(What needs to be done): When you reach the line with "purple slope D2:E3" in the listing below, transcribe it and each line after it up to and including the line with "red brick D4:D5 level 1 -> none", exactly and with nothing else.

(Records for the exercise):
=== Section Start ===

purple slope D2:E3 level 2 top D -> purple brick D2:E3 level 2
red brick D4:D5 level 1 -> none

=== Section End ===
=== Section Start ===

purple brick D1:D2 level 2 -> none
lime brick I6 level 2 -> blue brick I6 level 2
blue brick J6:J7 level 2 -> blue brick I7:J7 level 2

=== Section End ===
=== Section Start ===

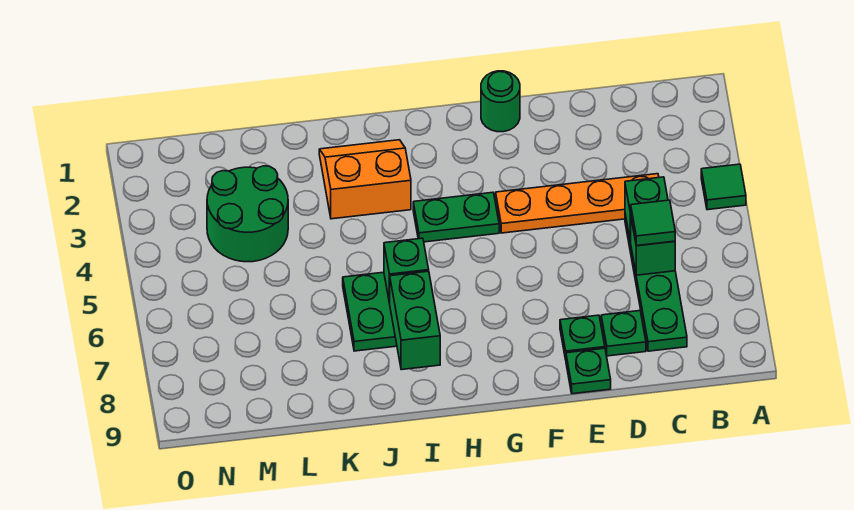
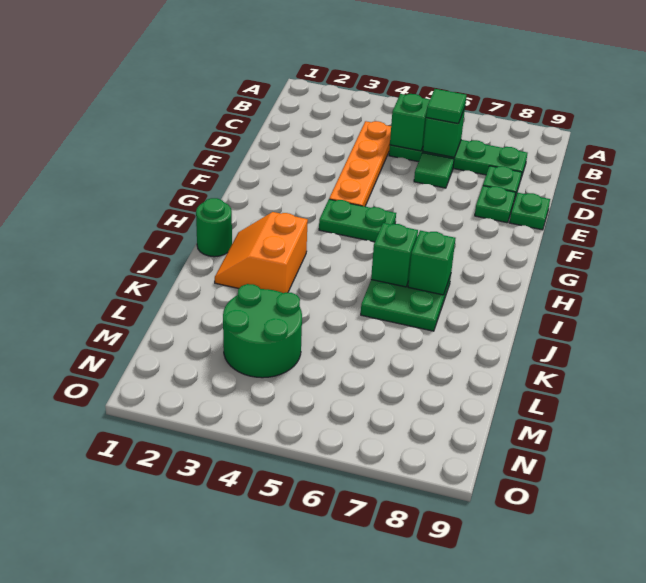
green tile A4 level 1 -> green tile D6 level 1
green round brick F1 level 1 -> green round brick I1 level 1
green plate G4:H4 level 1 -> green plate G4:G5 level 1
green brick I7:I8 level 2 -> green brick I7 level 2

=== Section End ===

(Response to the task):
purple slope D2:E3 level 2 top D -> purple brick D2:E3 level 2
red brick D4:D5 level 1 -> none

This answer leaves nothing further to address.